AVAILABLE RECORDS |
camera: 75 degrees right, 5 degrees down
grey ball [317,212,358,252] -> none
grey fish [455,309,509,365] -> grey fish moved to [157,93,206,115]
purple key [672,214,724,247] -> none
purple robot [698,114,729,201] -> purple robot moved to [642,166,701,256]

--

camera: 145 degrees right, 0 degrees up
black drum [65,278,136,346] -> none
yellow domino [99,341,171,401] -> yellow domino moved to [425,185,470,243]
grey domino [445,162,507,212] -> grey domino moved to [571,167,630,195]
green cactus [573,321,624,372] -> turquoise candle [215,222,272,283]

--

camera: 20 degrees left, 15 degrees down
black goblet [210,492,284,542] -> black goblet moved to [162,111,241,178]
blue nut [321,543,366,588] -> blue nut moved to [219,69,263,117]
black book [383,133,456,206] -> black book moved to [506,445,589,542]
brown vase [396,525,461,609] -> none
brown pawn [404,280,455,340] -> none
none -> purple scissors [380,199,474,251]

TASK GOAL | A complete answer lists every line of the listing above that holds the word "down".

TASK RESPONSE |
camera: 75 degrees right, 5 degrees down
camera: 20 degrees left, 15 degrees down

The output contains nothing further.